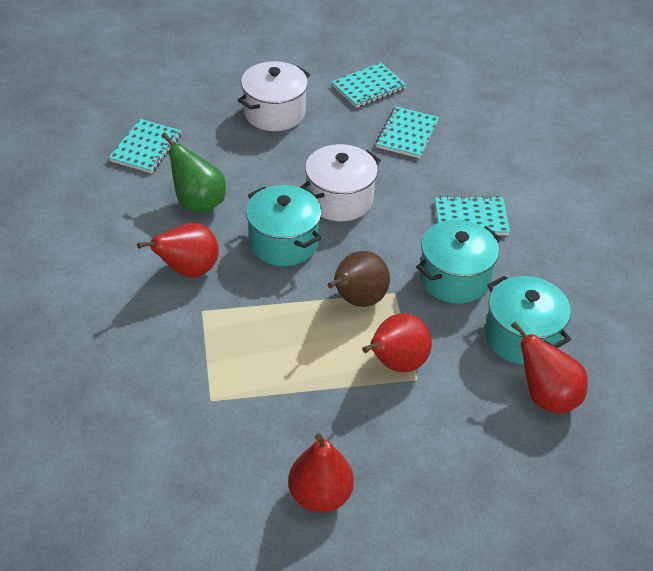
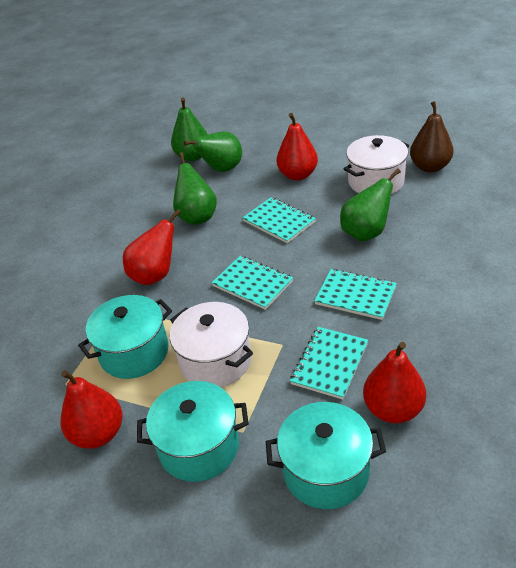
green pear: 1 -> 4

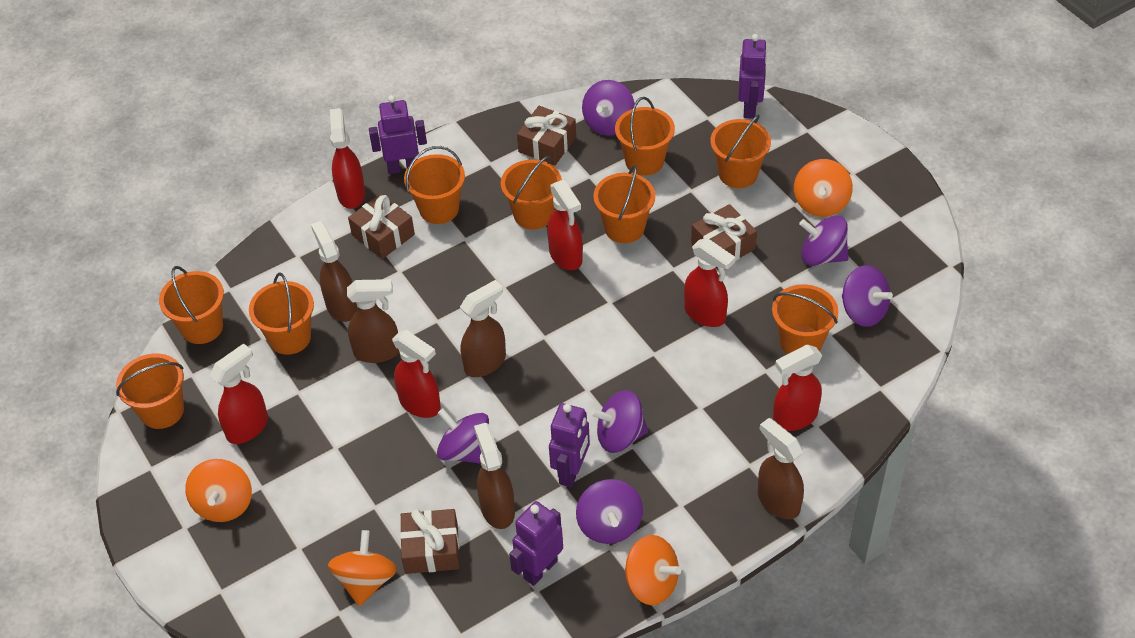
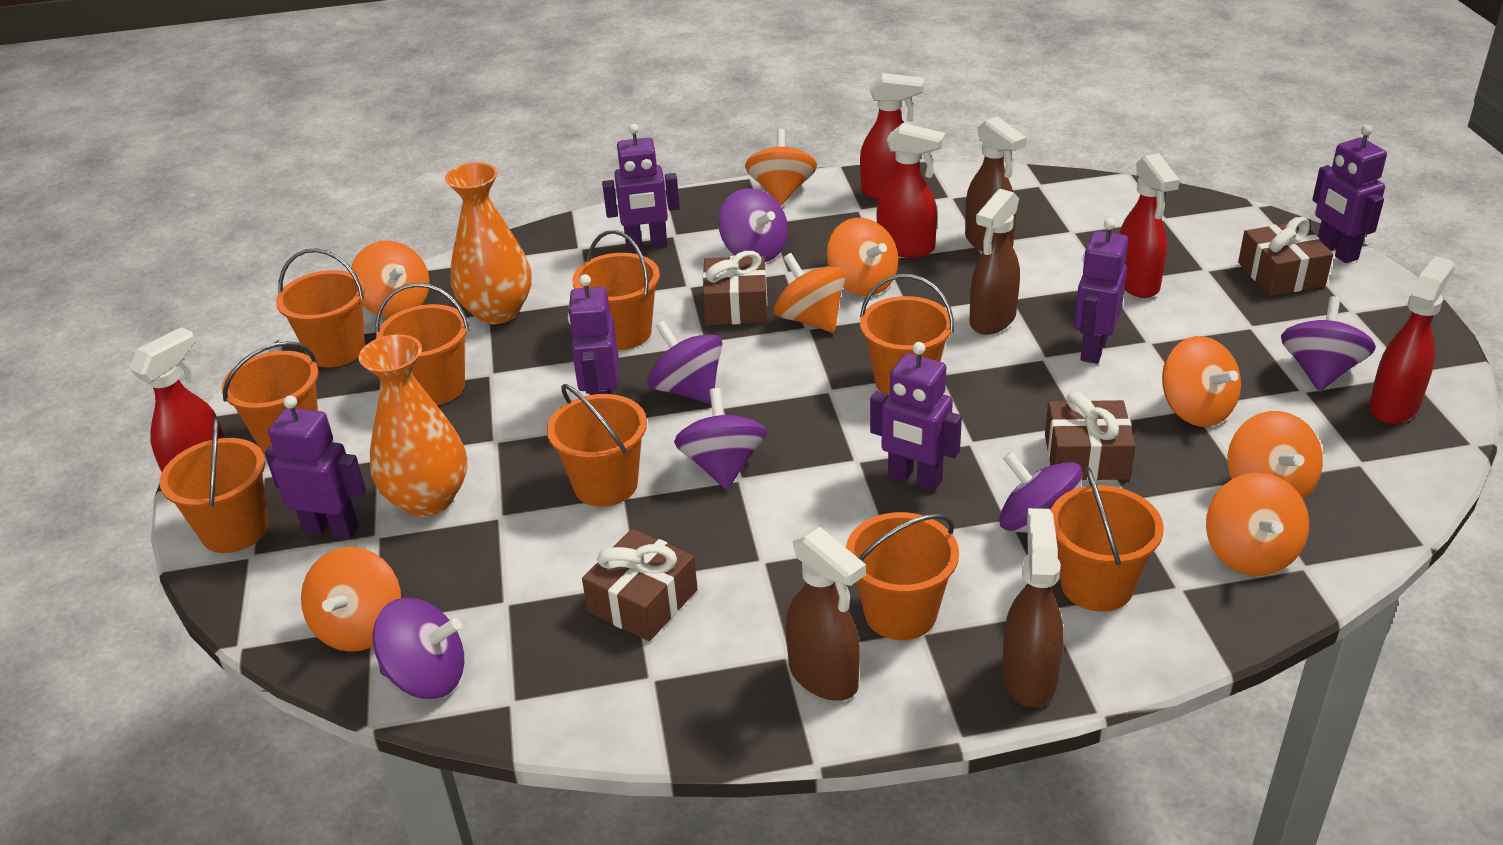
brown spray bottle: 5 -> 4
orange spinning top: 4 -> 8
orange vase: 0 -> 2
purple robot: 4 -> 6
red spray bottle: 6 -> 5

* * * *

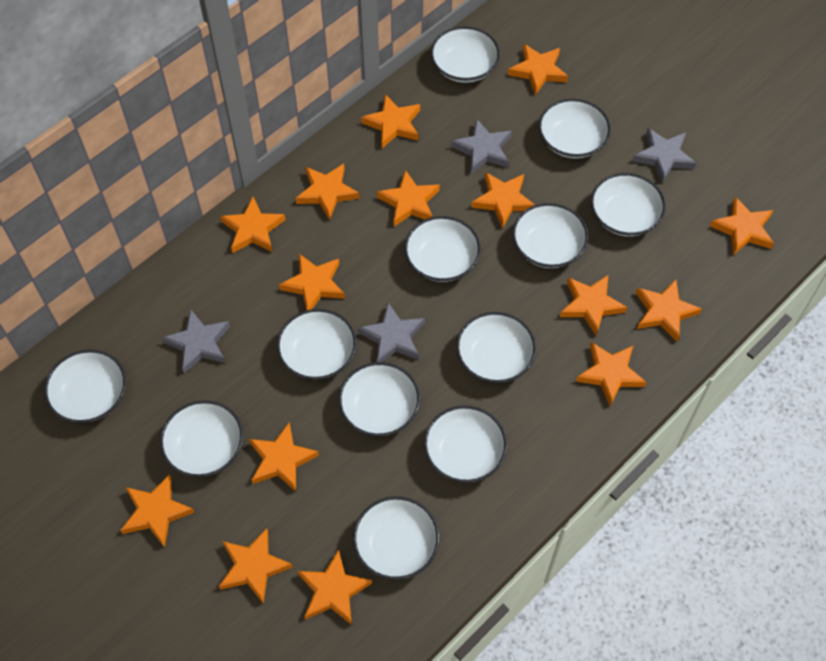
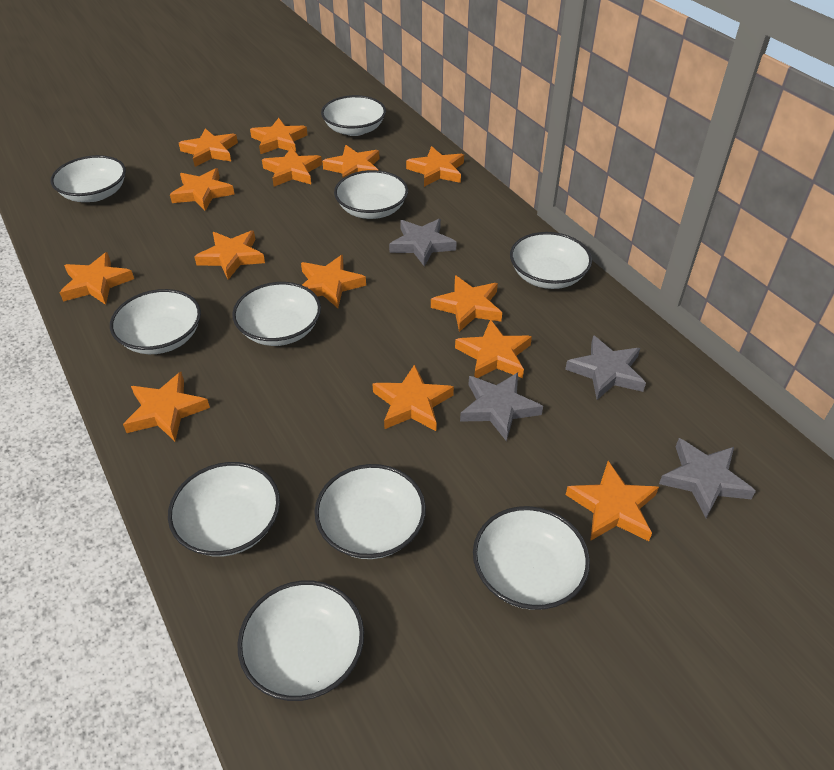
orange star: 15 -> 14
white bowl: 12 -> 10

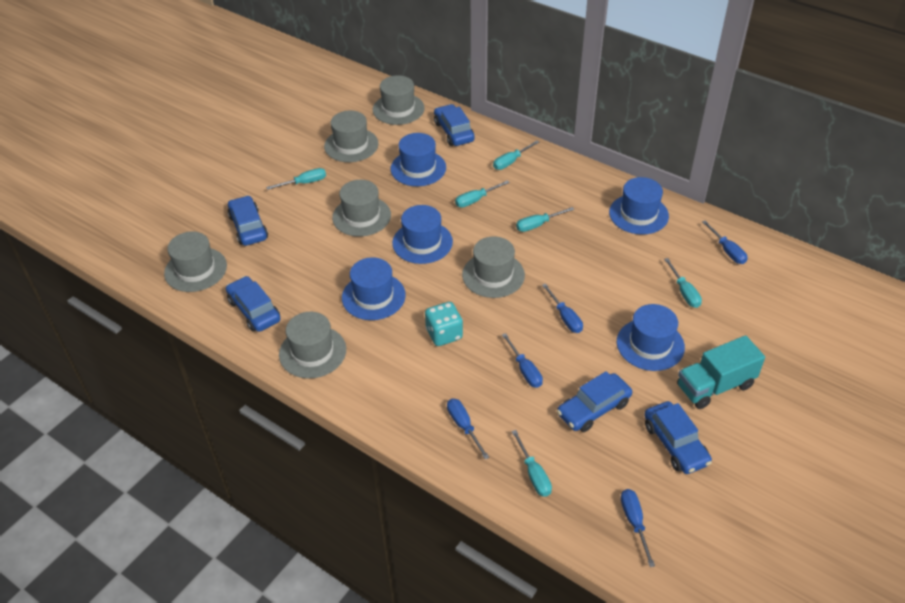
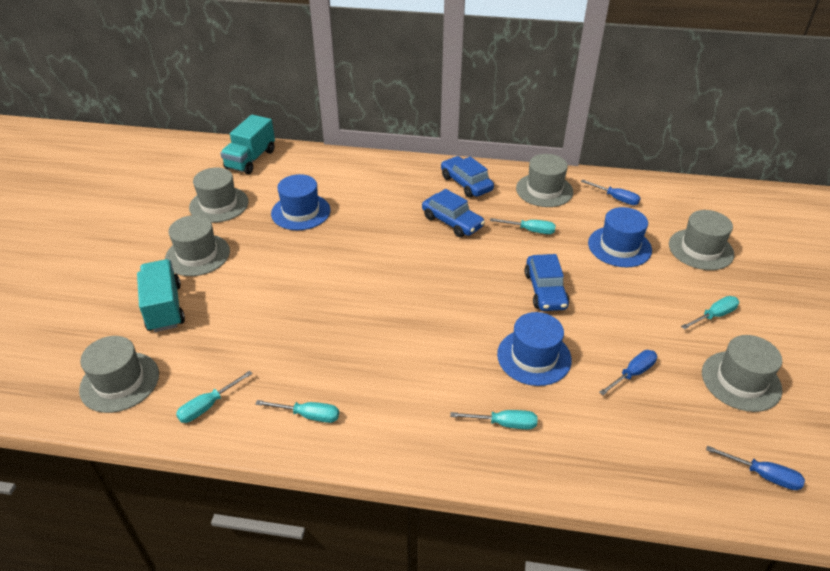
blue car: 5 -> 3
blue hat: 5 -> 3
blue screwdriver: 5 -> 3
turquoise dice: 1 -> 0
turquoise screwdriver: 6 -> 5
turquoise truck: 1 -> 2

* * * *

■ Task prompt
The lines to extract from the data above begin with the line containing "orange vase: 0 -> 2" and end with the line containing "red spray bottle: 6 -> 5". Extract them exactly, including both.

■ Written response
orange vase: 0 -> 2
purple robot: 4 -> 6
red spray bottle: 6 -> 5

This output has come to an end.